§ **SUPPLIED MATERIAL**:
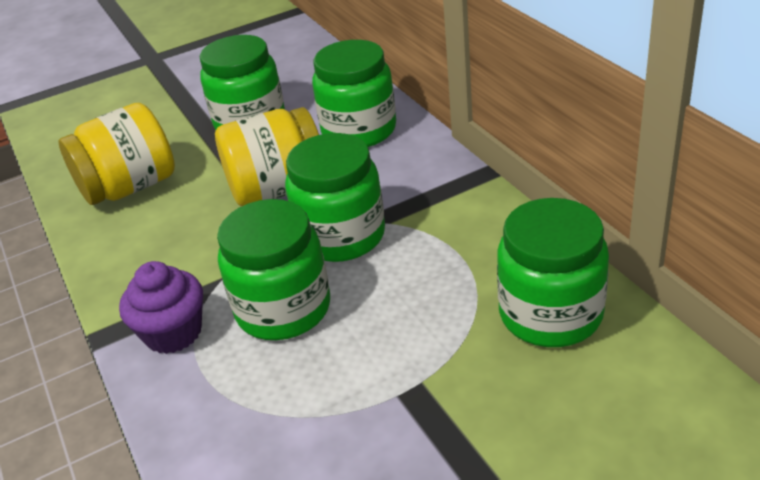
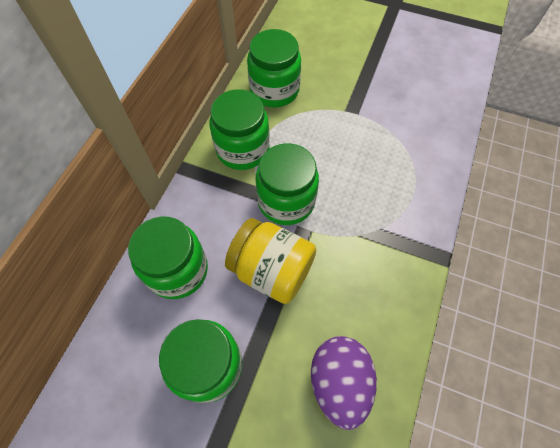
camera: 135 degrees left, 25 degrees up
yellow jar [58,103,175,205] -> purple egg [311,336,377,430]
purple cupcake [119,261,203,354] -> none
green jar [217,199,330,340] -> green jar moved to [210,89,270,170]

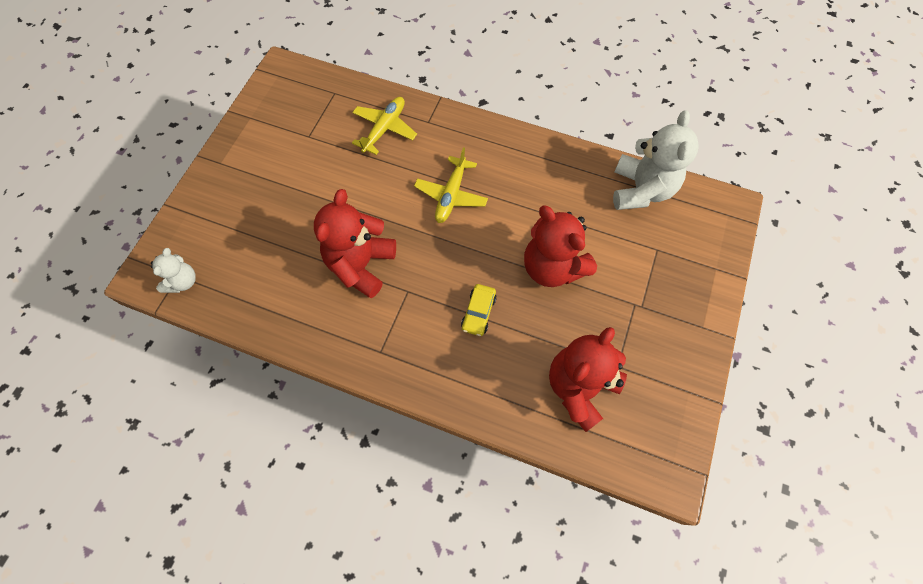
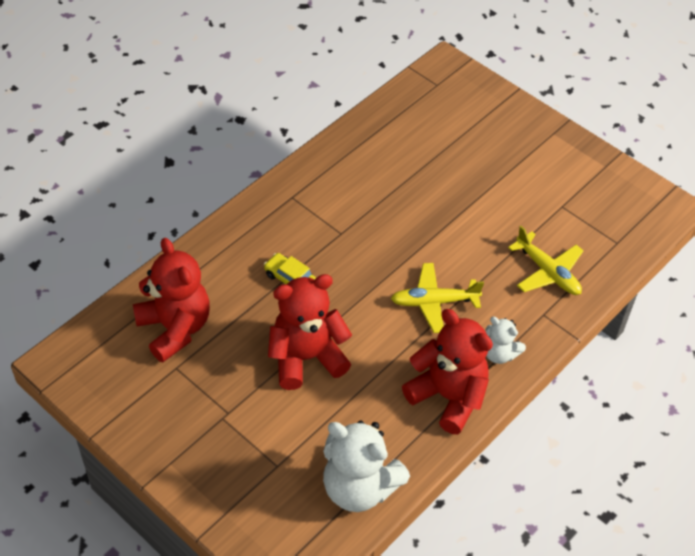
camera: 110 degrees right, 15 degrees down
white teddy bear [151,248,196,293] -> white teddy bear moved to [485,317,526,364]
red teddy bear [314,189,396,298] -> red teddy bear moved to [402,309,493,434]
yellow plane [414,147,488,223] -> yellow plane turned 45 degrees counterclockwise [391,263,484,333]

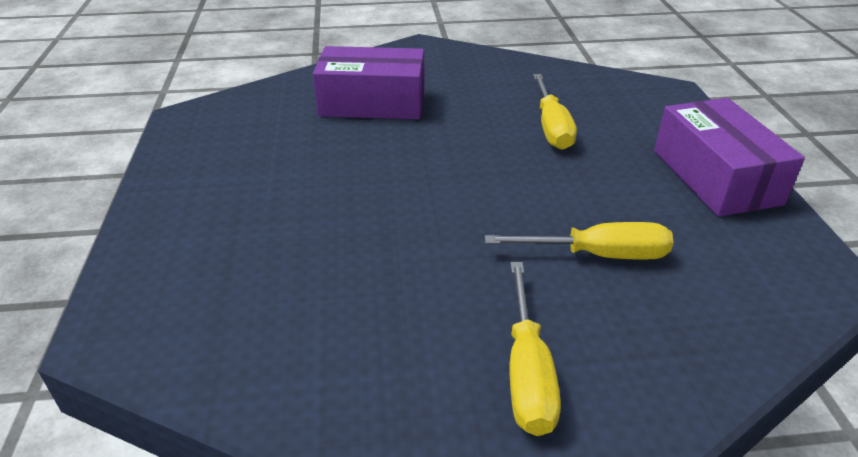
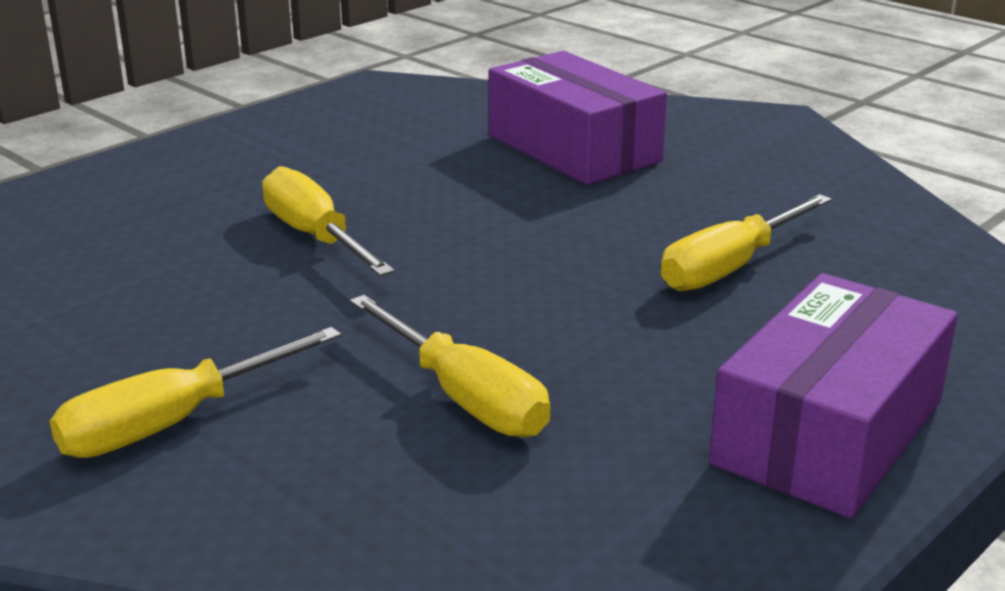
camera: 50 degrees right, 10 degrees down
none -> yellow screwdriver [262,166,395,276]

§ **EXERCISE GOAL**:
Using the listing above, set down exactly each line from the one containing "purple cupcake [119,261,203,354] -> none" through the final line, and leave out pictures.

§ **RESPONSE**:
purple cupcake [119,261,203,354] -> none
green jar [217,199,330,340] -> green jar moved to [210,89,270,170]

camera: 110 degrees right, 15 degrees down
white teddy bear [151,248,196,293] -> white teddy bear moved to [485,317,526,364]
red teddy bear [314,189,396,298] -> red teddy bear moved to [402,309,493,434]
yellow plane [414,147,488,223] -> yellow plane turned 45 degrees counterclockwise [391,263,484,333]

camera: 50 degrees right, 10 degrees down
none -> yellow screwdriver [262,166,395,276]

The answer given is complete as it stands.